To do -
Check each line of the material below for "none" and copy those where it appears.

┏━━

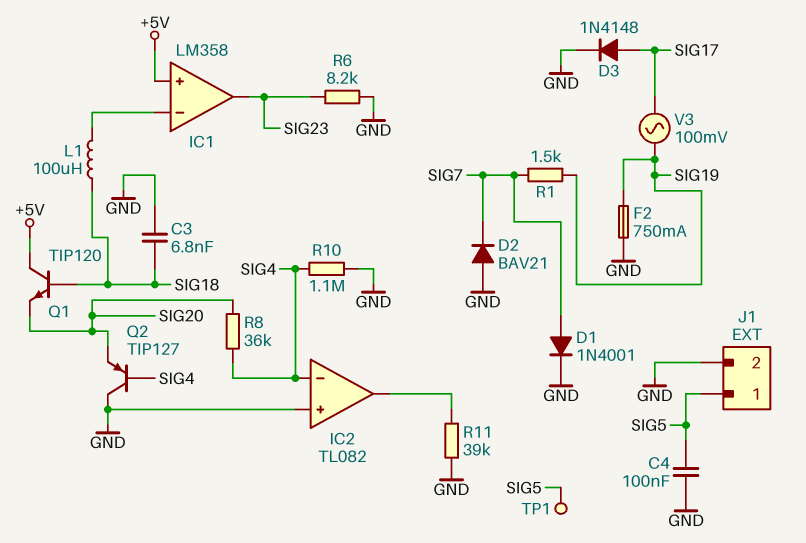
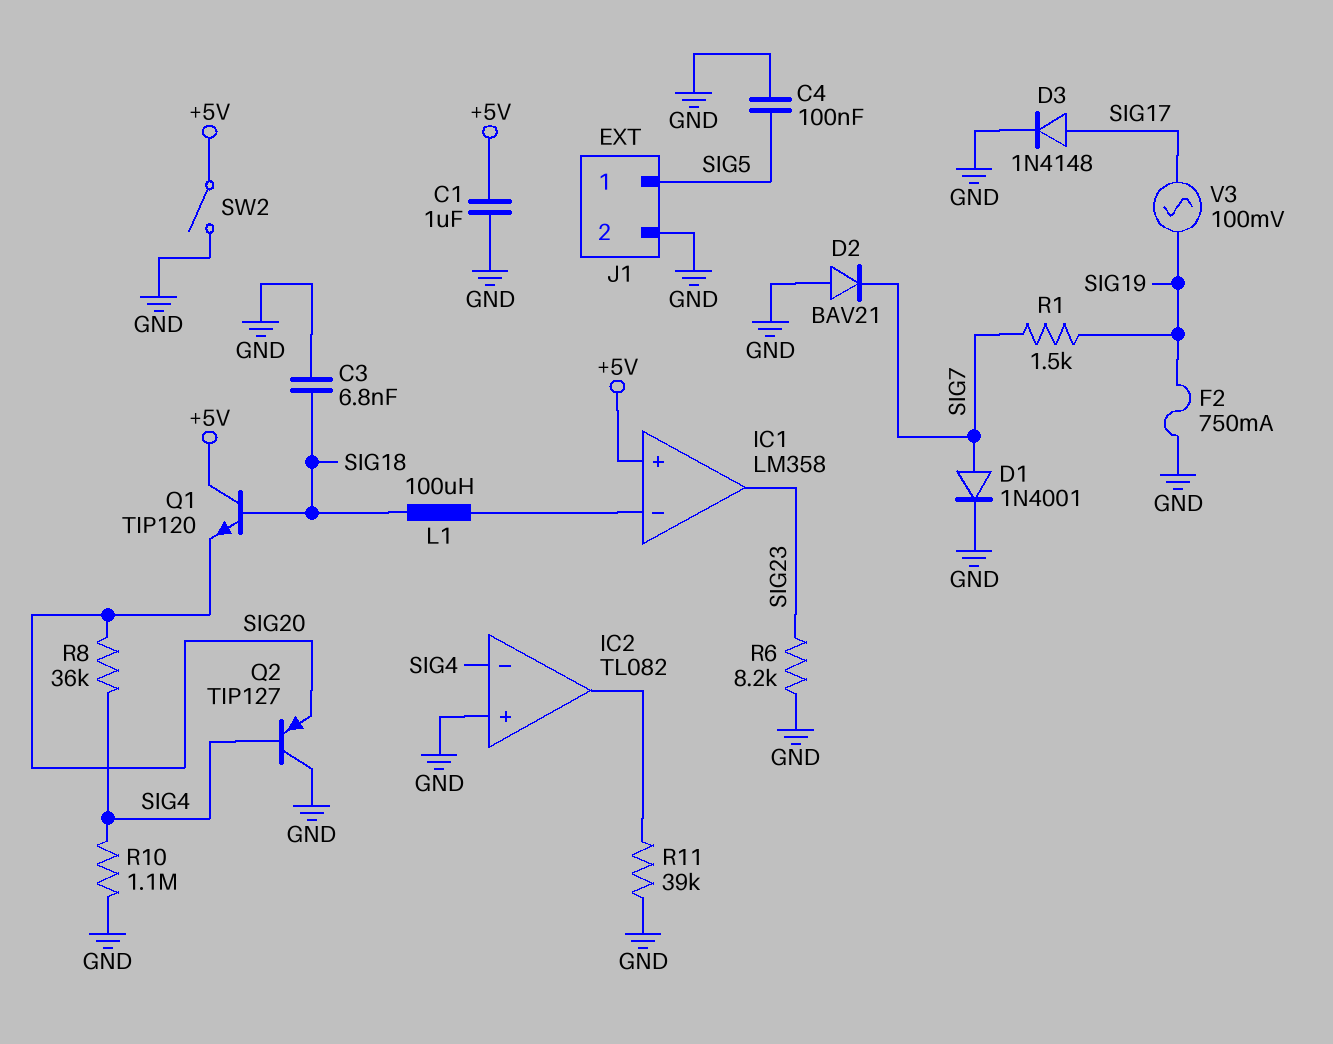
C1: none -> 1uF (+5V, GND)
SW2: none -> switch (+5V, GND)
TP1: test point (SIG5) -> none

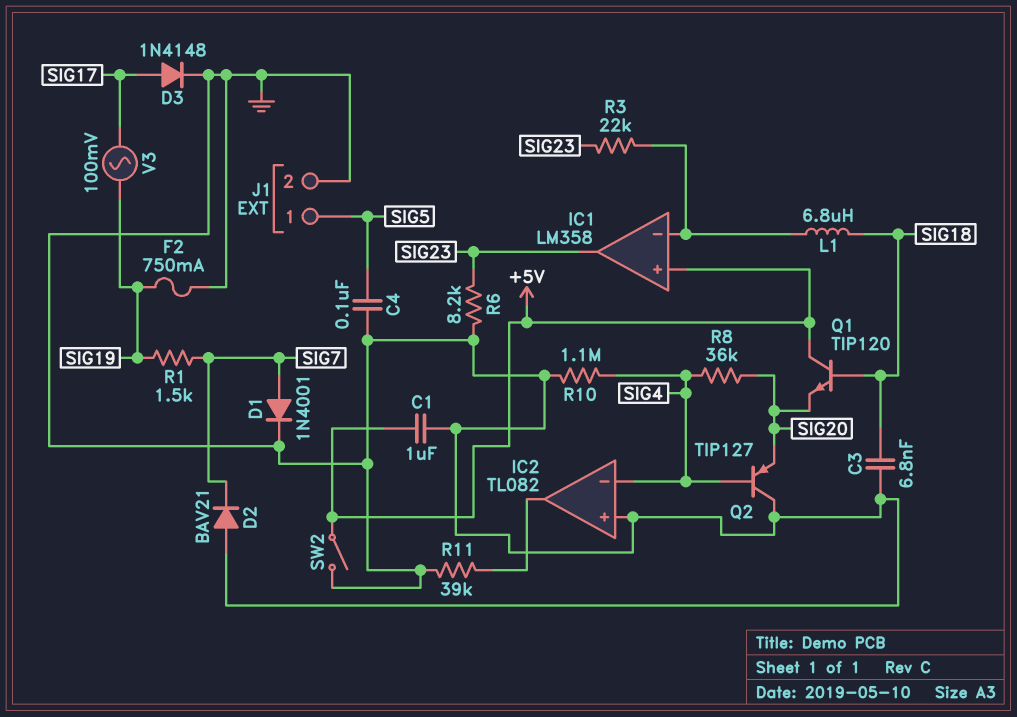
L1: 100uH (IC1/in-, SIG18) -> 6.8uH (IC1/in-, SIG18)
R3: none -> 22k (IC1/in-, SIG23)

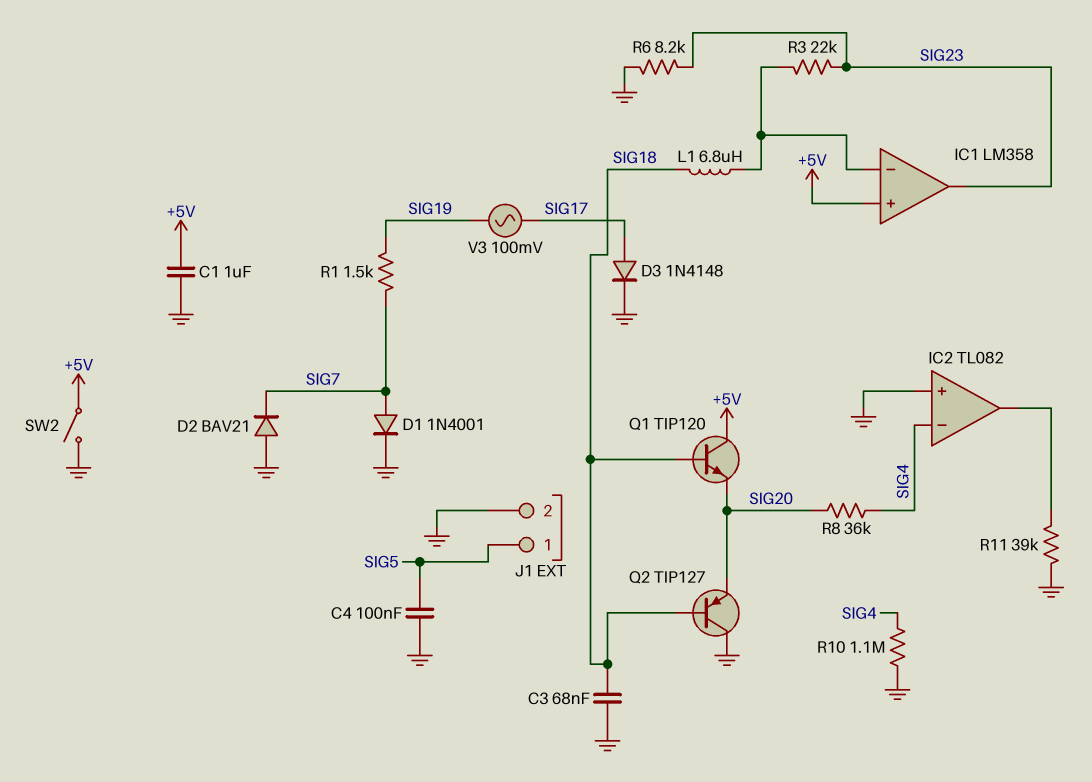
C3: 6.8nF (GND, SIG18) -> 68nF (GND, SIG18)
F2: 750mA (GND, SIG19) -> none
Q2: PNP TIP127 (B SIG4, C GND, E SIG20) -> PNP TIP127 (B SIG18, C GND, E SIG20)

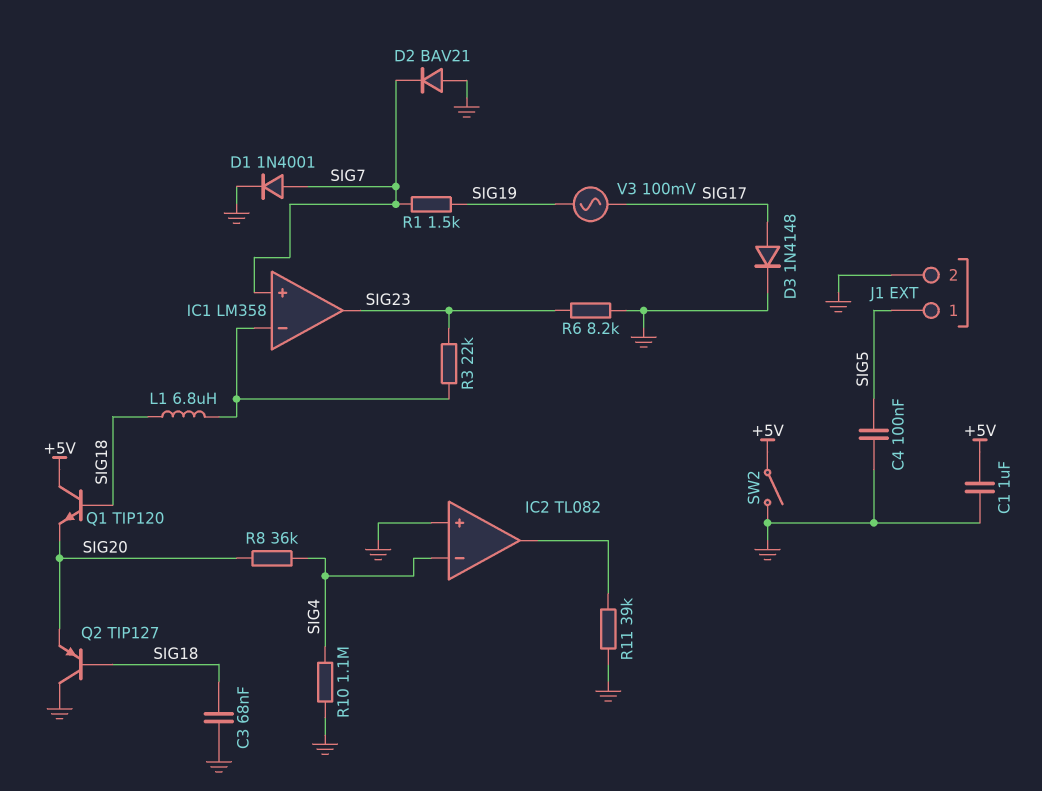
IC1 pin in+: +5V -> SIG7

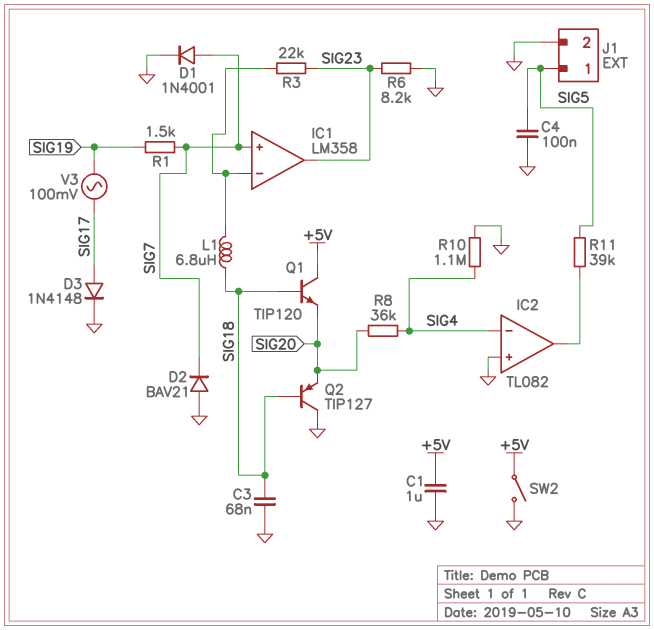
R11: 39k (GND, IC2/out) -> 39k (IC2/out, SIG5)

┗━━

Written reply -
C1: none -> 1uF (+5V, GND)
SW2: none -> switch (+5V, GND)
TP1: test point (SIG5) -> none
R3: none -> 22k (IC1/in-, SIG23)
F2: 750mA (GND, SIG19) -> none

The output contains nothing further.